Set exercise. Count how many lines in the entries below contain the string "tuplet", treating upper and lower case as different. Reply with the number only.
* begin Records to use *
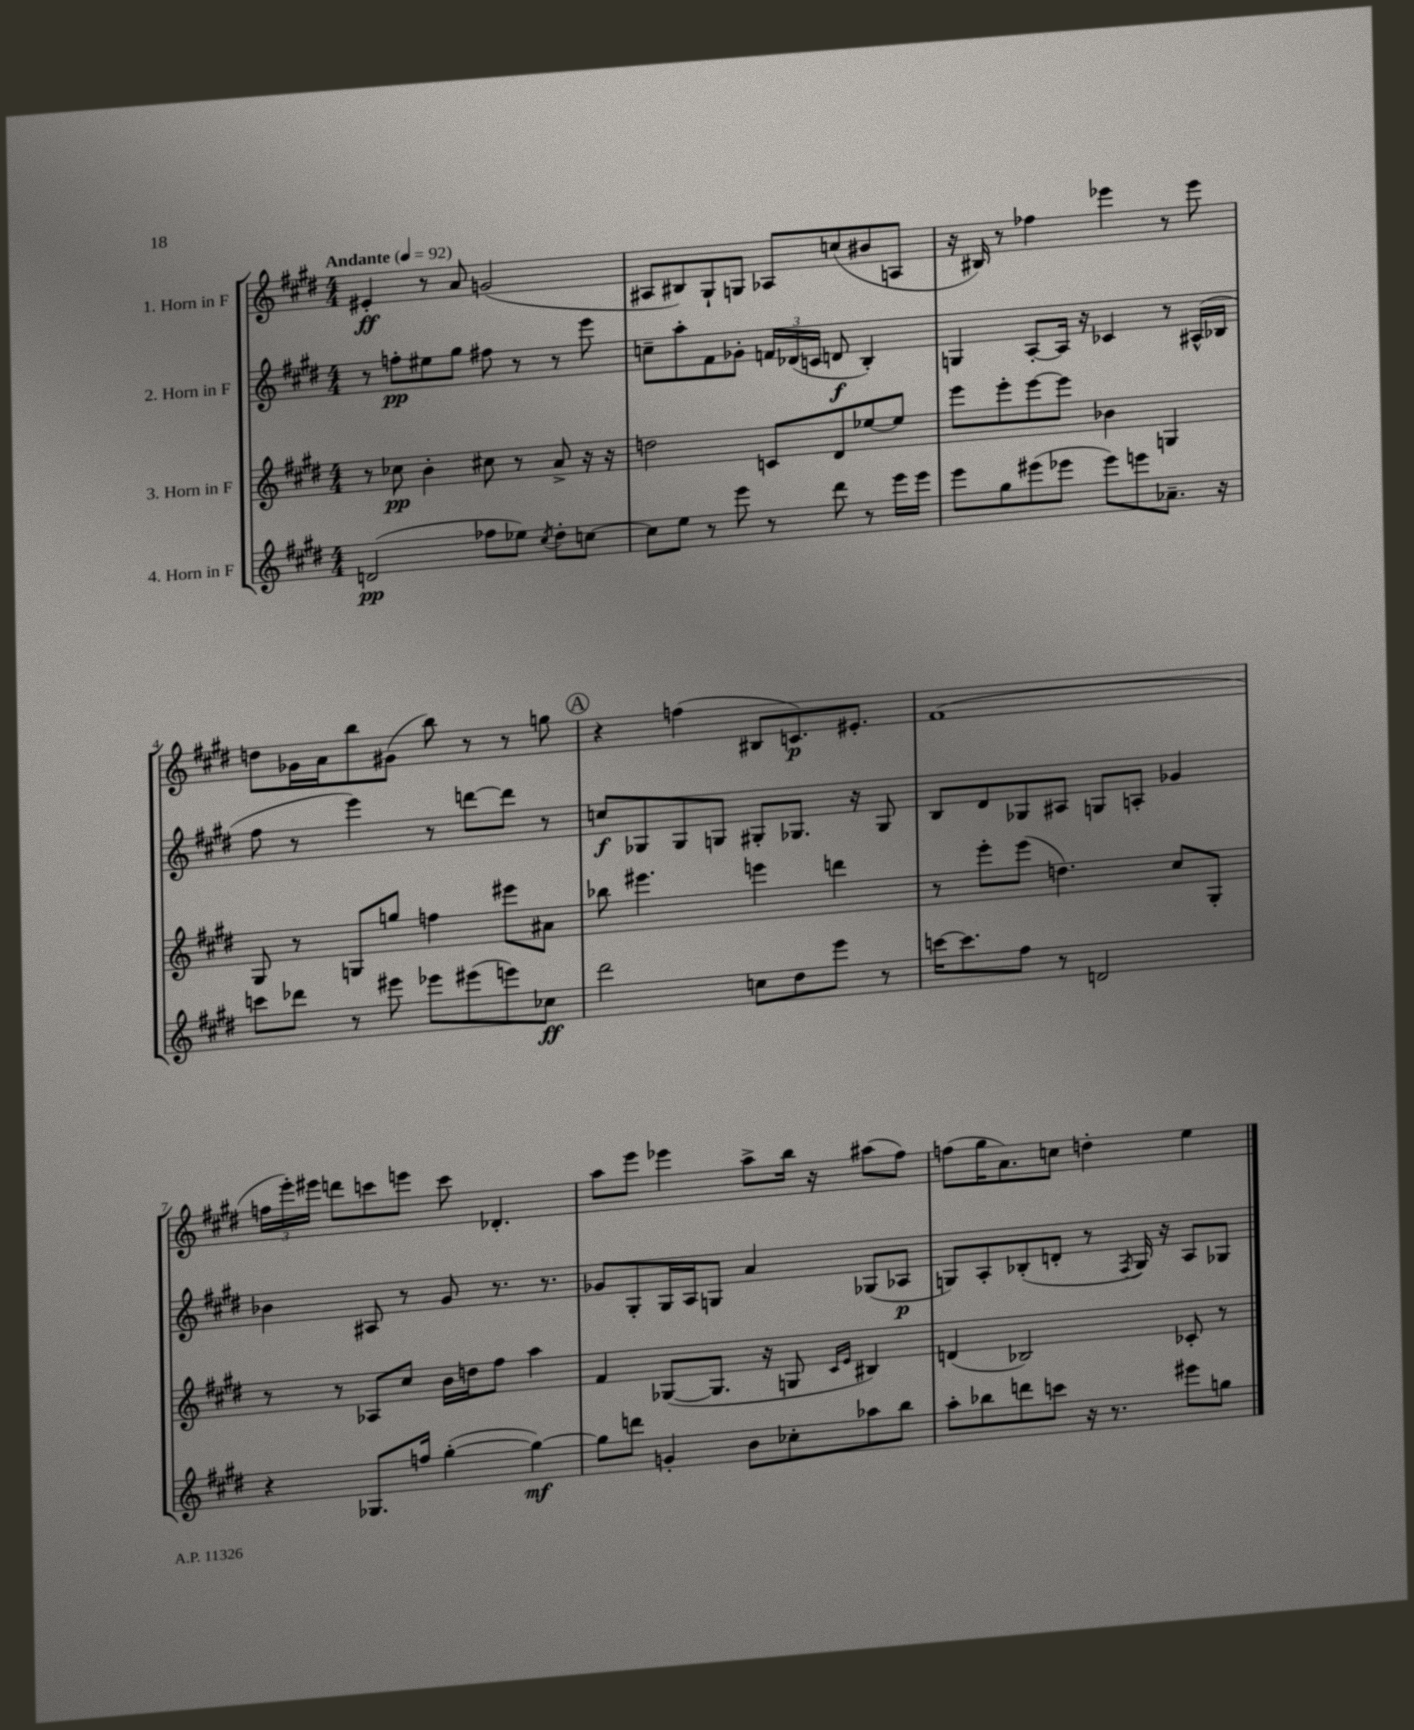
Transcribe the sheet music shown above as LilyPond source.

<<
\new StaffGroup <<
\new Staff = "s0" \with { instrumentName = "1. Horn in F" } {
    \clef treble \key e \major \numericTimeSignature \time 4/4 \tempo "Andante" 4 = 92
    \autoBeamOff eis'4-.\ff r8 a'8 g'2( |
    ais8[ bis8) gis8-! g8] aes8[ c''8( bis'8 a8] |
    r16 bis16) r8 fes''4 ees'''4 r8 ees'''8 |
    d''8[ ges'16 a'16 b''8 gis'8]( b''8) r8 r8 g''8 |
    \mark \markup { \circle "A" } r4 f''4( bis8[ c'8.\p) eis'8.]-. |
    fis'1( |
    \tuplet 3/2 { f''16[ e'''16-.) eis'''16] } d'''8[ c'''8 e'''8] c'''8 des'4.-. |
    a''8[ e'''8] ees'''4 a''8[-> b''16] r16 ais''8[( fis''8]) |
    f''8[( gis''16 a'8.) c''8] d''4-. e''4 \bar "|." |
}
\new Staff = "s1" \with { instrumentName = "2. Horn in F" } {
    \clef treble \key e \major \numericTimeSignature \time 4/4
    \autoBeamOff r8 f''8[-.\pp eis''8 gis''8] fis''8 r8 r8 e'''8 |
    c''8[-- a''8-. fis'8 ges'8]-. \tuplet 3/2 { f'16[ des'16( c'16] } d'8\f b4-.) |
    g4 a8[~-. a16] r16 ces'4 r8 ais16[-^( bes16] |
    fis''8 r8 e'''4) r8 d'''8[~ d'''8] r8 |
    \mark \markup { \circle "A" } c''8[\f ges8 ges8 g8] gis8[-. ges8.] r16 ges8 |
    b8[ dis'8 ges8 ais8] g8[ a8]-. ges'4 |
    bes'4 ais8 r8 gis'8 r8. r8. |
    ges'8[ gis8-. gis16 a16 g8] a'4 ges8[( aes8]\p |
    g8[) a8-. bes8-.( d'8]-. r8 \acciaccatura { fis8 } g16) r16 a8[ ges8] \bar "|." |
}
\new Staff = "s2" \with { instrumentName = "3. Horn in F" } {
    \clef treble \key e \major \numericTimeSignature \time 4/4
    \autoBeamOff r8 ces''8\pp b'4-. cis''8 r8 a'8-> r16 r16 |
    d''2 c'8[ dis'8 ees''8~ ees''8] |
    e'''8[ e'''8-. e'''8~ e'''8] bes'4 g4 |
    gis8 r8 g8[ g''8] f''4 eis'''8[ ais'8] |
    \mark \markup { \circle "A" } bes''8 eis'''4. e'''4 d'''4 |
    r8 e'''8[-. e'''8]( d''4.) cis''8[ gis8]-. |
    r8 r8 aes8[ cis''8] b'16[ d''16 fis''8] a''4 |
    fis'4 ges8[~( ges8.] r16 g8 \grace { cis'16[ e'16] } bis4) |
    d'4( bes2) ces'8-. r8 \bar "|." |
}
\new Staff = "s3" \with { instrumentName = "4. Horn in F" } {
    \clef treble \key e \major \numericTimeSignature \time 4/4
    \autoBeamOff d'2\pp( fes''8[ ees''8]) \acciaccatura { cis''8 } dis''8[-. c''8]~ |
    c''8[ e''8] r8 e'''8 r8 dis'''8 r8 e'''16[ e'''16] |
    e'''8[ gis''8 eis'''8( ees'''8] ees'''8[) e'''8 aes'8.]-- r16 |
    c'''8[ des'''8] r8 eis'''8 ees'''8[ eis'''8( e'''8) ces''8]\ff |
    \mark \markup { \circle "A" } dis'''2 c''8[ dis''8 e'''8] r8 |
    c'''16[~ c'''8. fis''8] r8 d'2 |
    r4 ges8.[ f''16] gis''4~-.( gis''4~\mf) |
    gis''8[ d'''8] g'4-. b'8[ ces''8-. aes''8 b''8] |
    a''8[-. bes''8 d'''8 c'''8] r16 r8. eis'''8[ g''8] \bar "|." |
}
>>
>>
* end Records to use *
* begin Records to use *
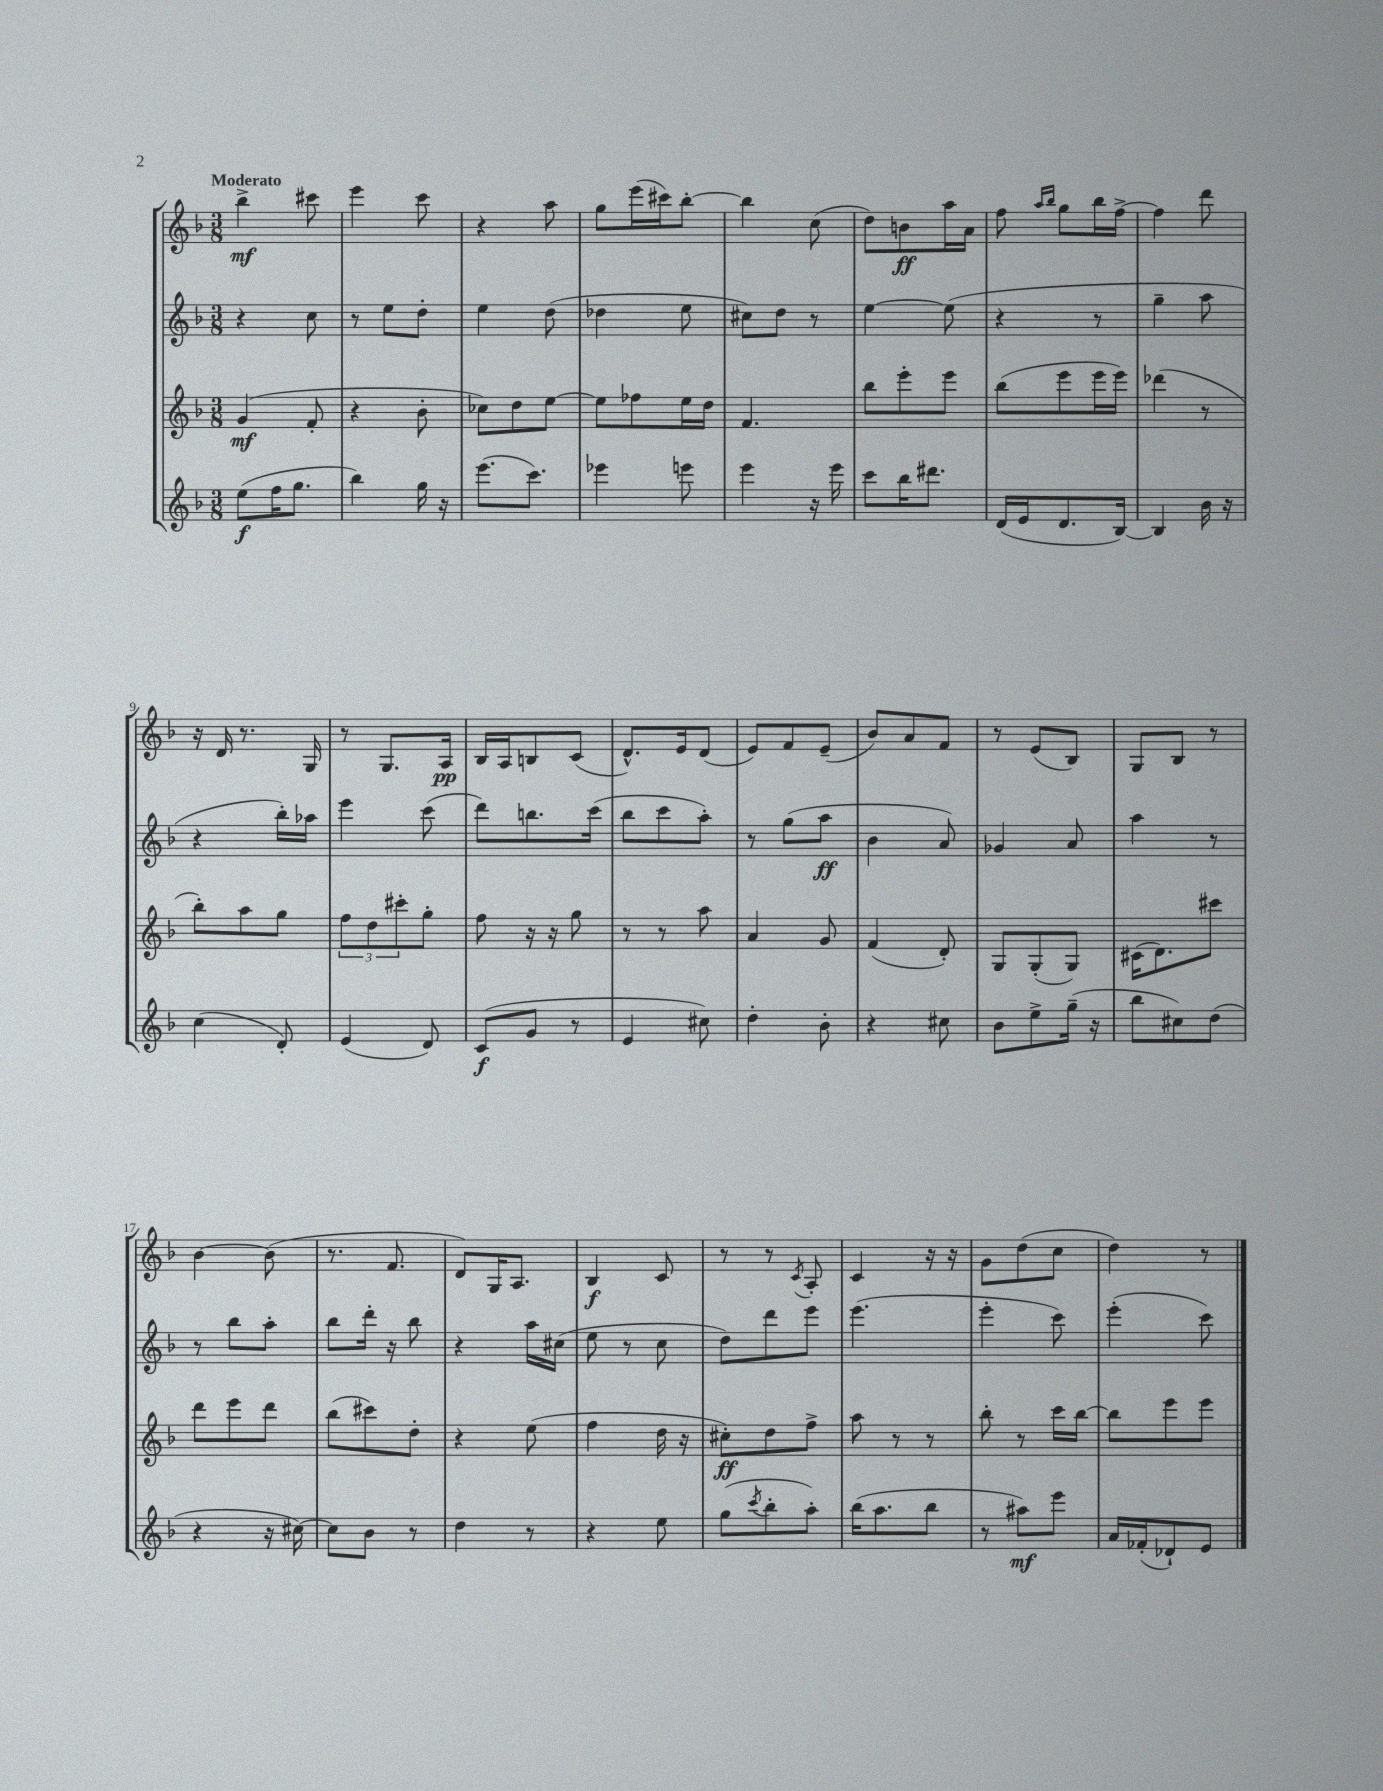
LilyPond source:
* end Records to use *
Exercise answer. 2